> Problem statement
Keep only the lines from the top of the listing through the one with "RFID1 pin SCK: D5 -> D2", and reproduce them unaltered.

■ ■ ■ ■ ■

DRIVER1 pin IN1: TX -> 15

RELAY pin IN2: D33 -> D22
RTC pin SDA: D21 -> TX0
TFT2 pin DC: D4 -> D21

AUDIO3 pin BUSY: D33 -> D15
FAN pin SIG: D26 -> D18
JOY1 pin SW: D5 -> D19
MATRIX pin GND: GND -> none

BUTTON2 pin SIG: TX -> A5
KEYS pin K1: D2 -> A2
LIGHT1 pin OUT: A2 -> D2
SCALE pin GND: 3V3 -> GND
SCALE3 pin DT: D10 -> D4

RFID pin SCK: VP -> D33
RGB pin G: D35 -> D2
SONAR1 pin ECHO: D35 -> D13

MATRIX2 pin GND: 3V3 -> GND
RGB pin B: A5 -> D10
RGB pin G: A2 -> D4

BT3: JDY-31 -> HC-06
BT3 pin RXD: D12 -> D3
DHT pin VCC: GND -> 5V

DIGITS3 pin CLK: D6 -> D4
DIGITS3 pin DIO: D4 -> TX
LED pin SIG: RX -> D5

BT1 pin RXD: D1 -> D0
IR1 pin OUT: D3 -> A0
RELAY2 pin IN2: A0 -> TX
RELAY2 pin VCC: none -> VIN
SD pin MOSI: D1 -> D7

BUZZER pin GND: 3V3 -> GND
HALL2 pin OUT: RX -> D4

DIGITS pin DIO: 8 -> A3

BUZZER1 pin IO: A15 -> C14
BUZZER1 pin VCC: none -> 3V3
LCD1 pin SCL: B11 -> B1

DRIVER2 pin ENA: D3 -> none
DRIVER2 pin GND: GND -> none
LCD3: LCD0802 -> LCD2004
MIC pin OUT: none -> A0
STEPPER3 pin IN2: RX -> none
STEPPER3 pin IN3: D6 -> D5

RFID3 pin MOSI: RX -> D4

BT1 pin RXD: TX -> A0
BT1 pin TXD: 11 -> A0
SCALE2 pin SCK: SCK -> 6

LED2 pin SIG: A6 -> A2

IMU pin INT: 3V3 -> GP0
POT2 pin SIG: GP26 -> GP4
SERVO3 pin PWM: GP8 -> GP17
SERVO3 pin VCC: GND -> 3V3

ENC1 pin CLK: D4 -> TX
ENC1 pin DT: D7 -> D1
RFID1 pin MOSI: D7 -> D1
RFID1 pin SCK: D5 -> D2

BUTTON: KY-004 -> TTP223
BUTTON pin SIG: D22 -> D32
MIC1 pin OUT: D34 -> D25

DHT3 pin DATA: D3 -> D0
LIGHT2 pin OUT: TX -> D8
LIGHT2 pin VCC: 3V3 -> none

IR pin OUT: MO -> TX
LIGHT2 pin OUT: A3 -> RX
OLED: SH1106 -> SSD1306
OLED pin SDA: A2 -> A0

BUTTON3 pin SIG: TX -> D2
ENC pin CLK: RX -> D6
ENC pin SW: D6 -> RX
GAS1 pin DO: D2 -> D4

■ ■ ■ ■ ■

> Solution to this problem
DRIVER1 pin IN1: TX -> 15

RELAY pin IN2: D33 -> D22
RTC pin SDA: D21 -> TX0
TFT2 pin DC: D4 -> D21

AUDIO3 pin BUSY: D33 -> D15
FAN pin SIG: D26 -> D18
JOY1 pin SW: D5 -> D19
MATRIX pin GND: GND -> none

BUTTON2 pin SIG: TX -> A5
KEYS pin K1: D2 -> A2
LIGHT1 pin OUT: A2 -> D2
SCALE pin GND: 3V3 -> GND
SCALE3 pin DT: D10 -> D4

RFID pin SCK: VP -> D33
RGB pin G: D35 -> D2
SONAR1 pin ECHO: D35 -> D13

MATRIX2 pin GND: 3V3 -> GND
RGB pin B: A5 -> D10
RGB pin G: A2 -> D4

BT3: JDY-31 -> HC-06
BT3 pin RXD: D12 -> D3
DHT pin VCC: GND -> 5V

DIGITS3 pin CLK: D6 -> D4
DIGITS3 pin DIO: D4 -> TX
LED pin SIG: RX -> D5

BT1 pin RXD: D1 -> D0
IR1 pin OUT: D3 -> A0
RELAY2 pin IN2: A0 -> TX
RELAY2 pin VCC: none -> VIN
SD pin MOSI: D1 -> D7

BUZZER pin GND: 3V3 -> GND
HALL2 pin OUT: RX -> D4

DIGITS pin DIO: 8 -> A3

BUZZER1 pin IO: A15 -> C14
BUZZER1 pin VCC: none -> 3V3
LCD1 pin SCL: B11 -> B1

DRIVER2 pin ENA: D3 -> none
DRIVER2 pin GND: GND -> none
LCD3: LCD0802 -> LCD2004
MIC pin OUT: none -> A0
STEPPER3 pin IN2: RX -> none
STEPPER3 pin IN3: D6 -> D5

RFID3 pin MOSI: RX -> D4

BT1 pin RXD: TX -> A0
BT1 pin TXD: 11 -> A0
SCALE2 pin SCK: SCK -> 6

LED2 pin SIG: A6 -> A2

IMU pin INT: 3V3 -> GP0
POT2 pin SIG: GP26 -> GP4
SERVO3 pin PWM: GP8 -> GP17
SERVO3 pin VCC: GND -> 3V3

ENC1 pin CLK: D4 -> TX
ENC1 pin DT: D7 -> D1
RFID1 pin MOSI: D7 -> D1
RFID1 pin SCK: D5 -> D2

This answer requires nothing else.